[WHAT THE TASK REQUIRES]: Lines before the one containing "90 degrees counterclockwise" are excluded; print that line and every line after it through the end of the material below, exactly.

○ ○ ○

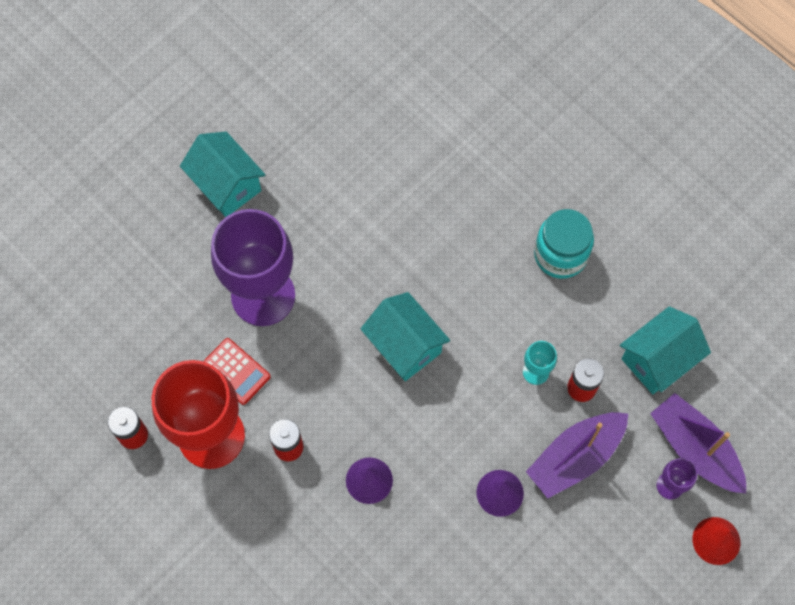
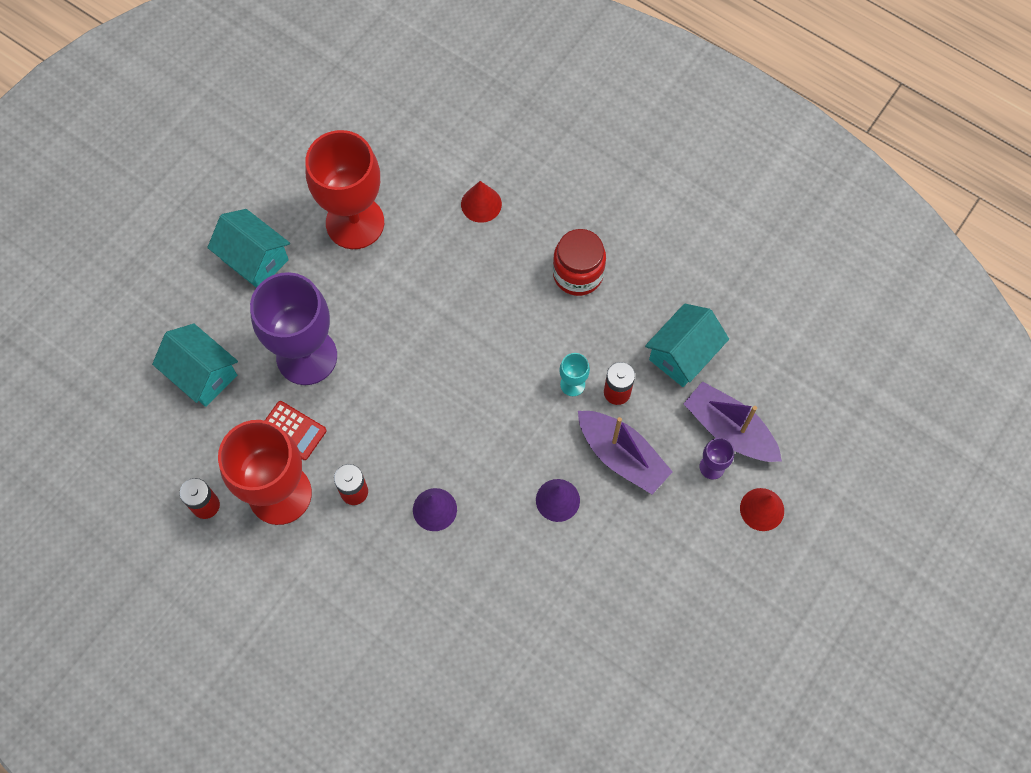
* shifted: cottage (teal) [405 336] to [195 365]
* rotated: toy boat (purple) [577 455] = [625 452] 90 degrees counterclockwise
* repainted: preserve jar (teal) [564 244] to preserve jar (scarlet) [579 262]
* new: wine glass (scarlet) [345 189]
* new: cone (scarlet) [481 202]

○ ○ ○

[RESULT OF THE EXERCISE]:
* rotated: toy boat (purple) [577 455] = [625 452] 90 degrees counterclockwise
* repainted: preserve jar (teal) [564 244] to preserve jar (scarlet) [579 262]
* new: wine glass (scarlet) [345 189]
* new: cone (scarlet) [481 202]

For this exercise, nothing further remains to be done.